_Goal of the exercise_. From the first line to the last, copy the listing exactly and omit the pictures.
─── Entries supplied
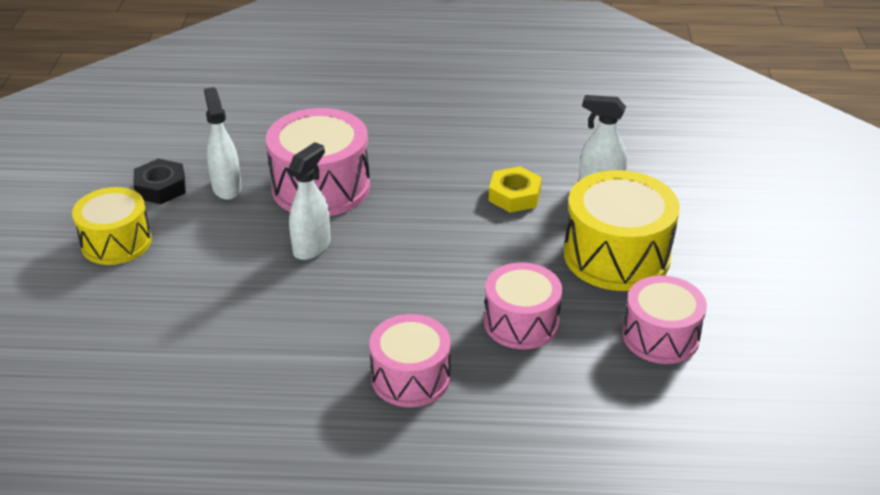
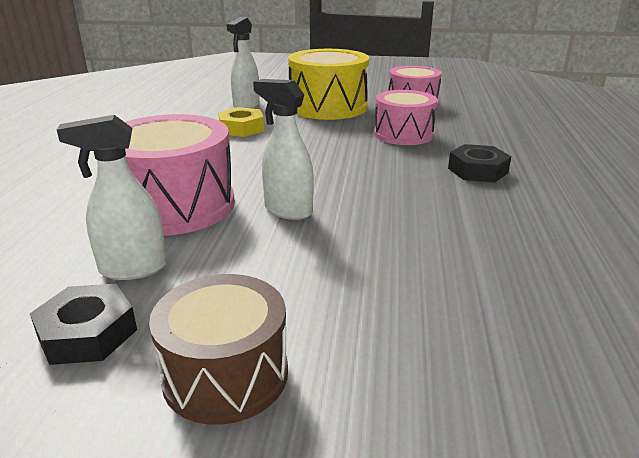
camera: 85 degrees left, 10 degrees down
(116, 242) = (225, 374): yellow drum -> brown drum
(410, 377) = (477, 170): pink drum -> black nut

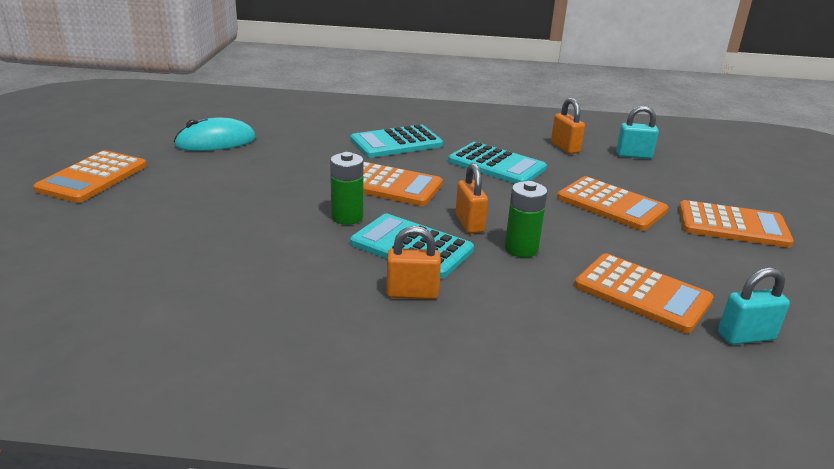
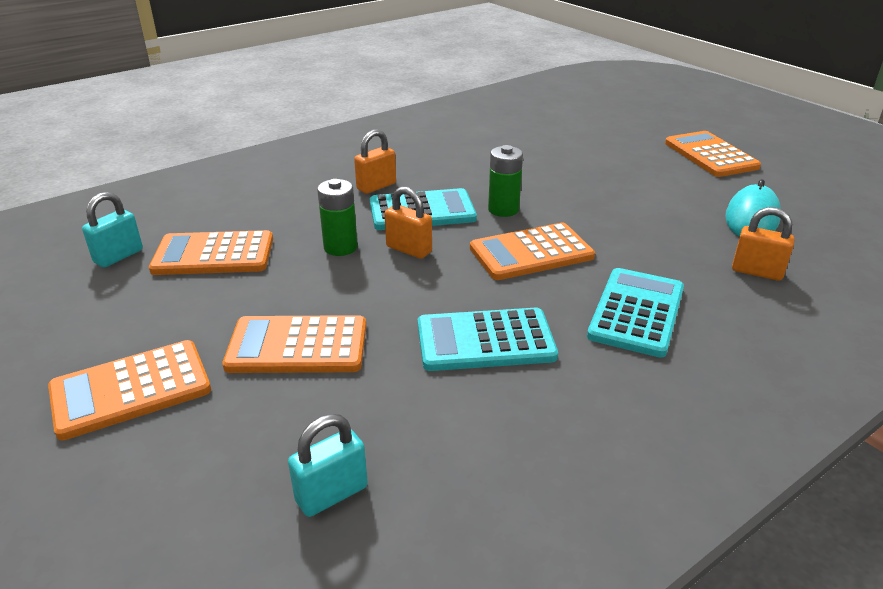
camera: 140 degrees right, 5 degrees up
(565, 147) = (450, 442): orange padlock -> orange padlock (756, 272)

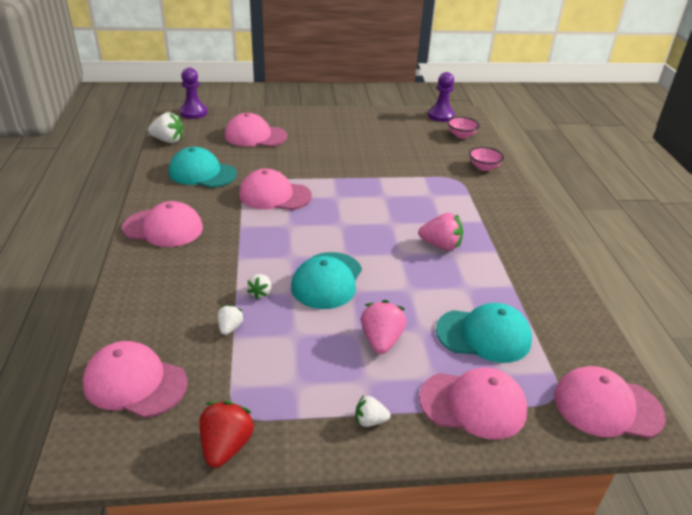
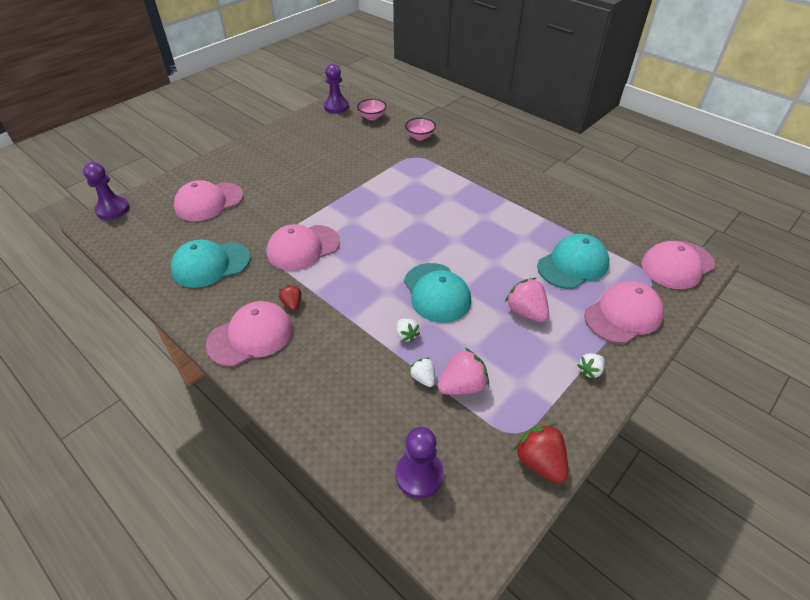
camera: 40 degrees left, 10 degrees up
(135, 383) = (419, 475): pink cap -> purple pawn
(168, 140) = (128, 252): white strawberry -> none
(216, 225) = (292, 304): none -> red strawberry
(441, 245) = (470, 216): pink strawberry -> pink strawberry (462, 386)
──────
_Solution to the exercise_.
camera: 85 degrees left, 10 degrees down
(116, 242) = (225, 374): yellow drum -> brown drum
(410, 377) = (477, 170): pink drum -> black nut

camera: 140 degrees right, 5 degrees up
(565, 147) = (450, 442): orange padlock -> orange padlock (756, 272)

camera: 40 degrees left, 10 degrees up
(135, 383) = (419, 475): pink cap -> purple pawn
(168, 140) = (128, 252): white strawberry -> none
(216, 225) = (292, 304): none -> red strawberry
(441, 245) = (470, 216): pink strawberry -> pink strawberry (462, 386)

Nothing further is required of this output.